**Extracted entries**.

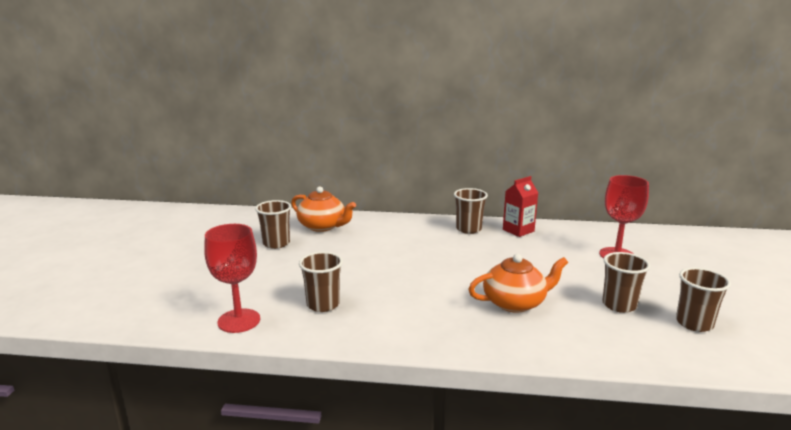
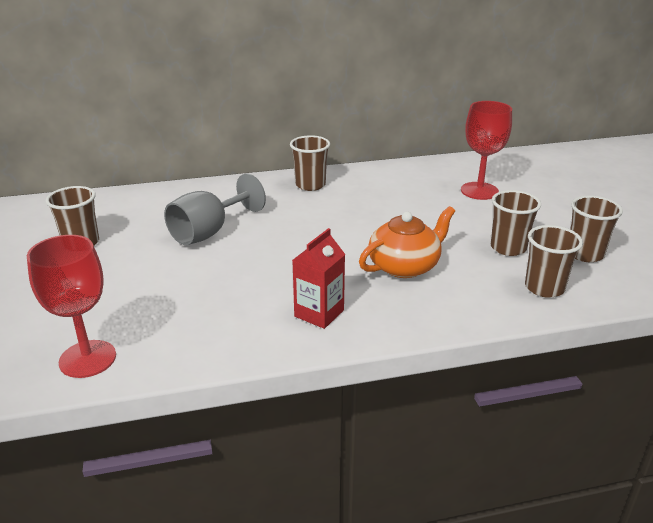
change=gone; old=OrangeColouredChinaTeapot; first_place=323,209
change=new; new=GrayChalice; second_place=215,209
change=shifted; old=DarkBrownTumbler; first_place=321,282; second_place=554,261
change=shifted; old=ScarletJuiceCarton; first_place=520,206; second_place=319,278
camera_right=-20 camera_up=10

**Work request**.
An exact repetition of the listing is needed, with the pictures dropped.

**Task result**.
change=gone; old=OrangeColouredChinaTeapot; first_place=323,209
change=new; new=GrayChalice; second_place=215,209
change=shifted; old=DarkBrownTumbler; first_place=321,282; second_place=554,261
change=shifted; old=ScarletJuiceCarton; first_place=520,206; second_place=319,278
camera_right=-20 camera_up=10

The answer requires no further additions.